───── Data shown

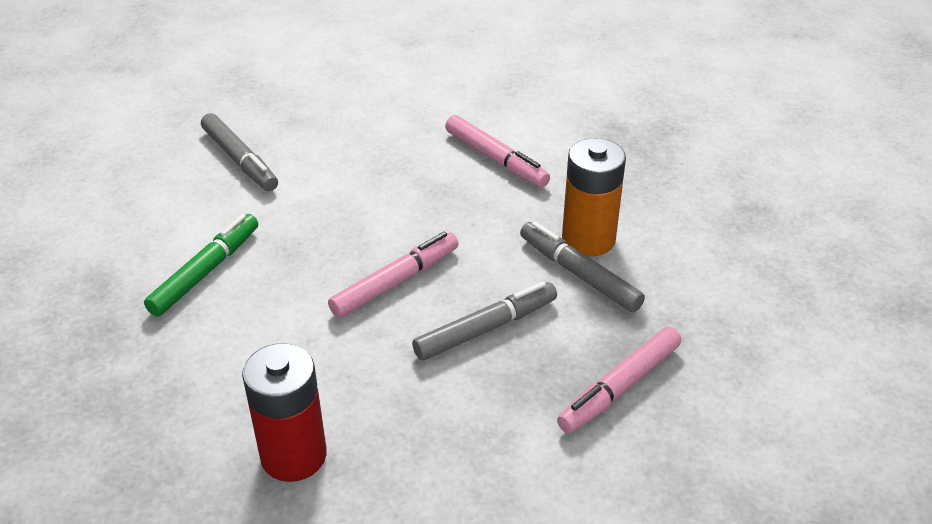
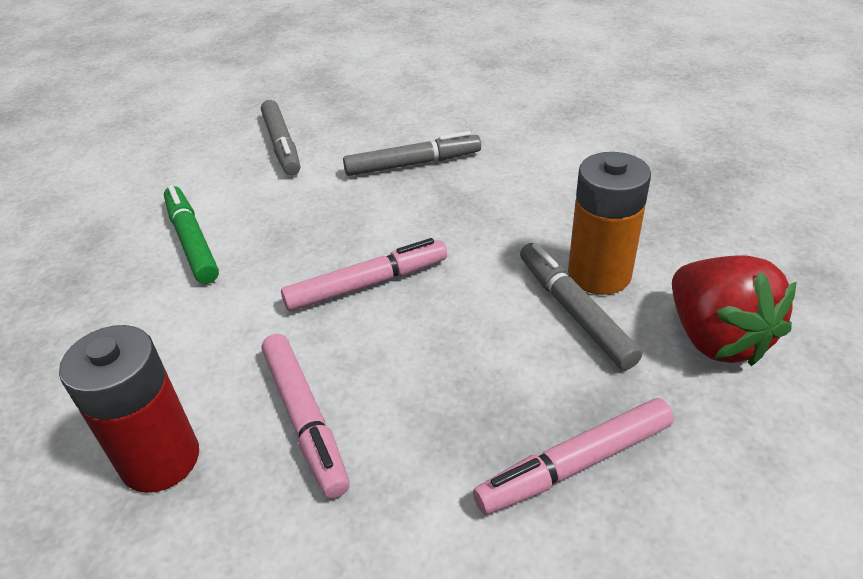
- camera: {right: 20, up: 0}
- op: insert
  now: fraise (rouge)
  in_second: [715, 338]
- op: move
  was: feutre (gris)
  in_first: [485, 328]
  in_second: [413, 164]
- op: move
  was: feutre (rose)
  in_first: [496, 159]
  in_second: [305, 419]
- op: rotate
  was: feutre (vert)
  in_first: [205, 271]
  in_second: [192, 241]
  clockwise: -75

──────────

Problem requirements
Print every record above exactly, with no pictures.

Task response
- camera: {right: 20, up: 0}
- op: insert
  now: fraise (rouge)
  in_second: [715, 338]
- op: move
  was: feutre (gris)
  in_first: [485, 328]
  in_second: [413, 164]
- op: move
  was: feutre (rose)
  in_first: [496, 159]
  in_second: [305, 419]
- op: rotate
  was: feutre (vert)
  in_first: [205, 271]
  in_second: [192, 241]
  clockwise: -75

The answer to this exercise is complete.